What you will do: Could you filter the records below down to the lines that include the word "wallet"?

Material for the task:
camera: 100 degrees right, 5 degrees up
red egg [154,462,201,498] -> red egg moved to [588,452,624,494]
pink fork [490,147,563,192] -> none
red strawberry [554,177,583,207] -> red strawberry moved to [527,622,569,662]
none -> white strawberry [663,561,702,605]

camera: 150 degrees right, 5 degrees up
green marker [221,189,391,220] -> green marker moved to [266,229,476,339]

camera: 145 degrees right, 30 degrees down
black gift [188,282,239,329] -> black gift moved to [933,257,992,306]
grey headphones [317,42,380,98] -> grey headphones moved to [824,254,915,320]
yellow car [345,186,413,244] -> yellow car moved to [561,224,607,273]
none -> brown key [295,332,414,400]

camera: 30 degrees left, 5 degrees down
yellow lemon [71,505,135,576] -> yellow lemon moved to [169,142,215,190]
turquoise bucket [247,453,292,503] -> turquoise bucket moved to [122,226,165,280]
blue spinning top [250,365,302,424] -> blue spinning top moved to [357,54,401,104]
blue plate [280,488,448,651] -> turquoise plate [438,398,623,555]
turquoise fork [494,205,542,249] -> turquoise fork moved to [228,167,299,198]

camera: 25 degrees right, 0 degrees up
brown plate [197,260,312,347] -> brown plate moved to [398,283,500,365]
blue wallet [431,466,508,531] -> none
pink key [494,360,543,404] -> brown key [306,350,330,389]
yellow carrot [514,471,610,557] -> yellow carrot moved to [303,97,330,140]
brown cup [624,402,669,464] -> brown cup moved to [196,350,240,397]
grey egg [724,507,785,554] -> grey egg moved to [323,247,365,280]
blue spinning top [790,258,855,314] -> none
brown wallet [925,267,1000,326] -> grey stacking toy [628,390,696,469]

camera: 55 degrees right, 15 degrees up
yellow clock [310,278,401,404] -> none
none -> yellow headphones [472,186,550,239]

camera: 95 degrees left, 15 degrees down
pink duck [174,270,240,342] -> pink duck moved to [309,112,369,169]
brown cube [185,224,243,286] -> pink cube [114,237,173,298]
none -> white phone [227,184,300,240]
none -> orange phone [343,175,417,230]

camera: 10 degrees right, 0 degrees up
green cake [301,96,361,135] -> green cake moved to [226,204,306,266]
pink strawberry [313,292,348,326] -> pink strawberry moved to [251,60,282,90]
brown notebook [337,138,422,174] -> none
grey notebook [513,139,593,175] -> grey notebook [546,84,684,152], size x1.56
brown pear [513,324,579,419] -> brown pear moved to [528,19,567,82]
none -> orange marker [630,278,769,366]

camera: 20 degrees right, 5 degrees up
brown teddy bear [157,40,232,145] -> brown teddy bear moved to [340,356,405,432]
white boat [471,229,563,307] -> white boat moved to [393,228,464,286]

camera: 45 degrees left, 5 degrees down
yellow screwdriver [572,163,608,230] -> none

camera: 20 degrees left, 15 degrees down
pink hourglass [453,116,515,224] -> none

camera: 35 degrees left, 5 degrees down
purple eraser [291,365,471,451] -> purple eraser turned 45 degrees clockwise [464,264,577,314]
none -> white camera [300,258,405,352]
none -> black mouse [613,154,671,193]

Finished task:
blue wallet [431,466,508,531] -> none
brown wallet [925,267,1000,326] -> grey stacking toy [628,390,696,469]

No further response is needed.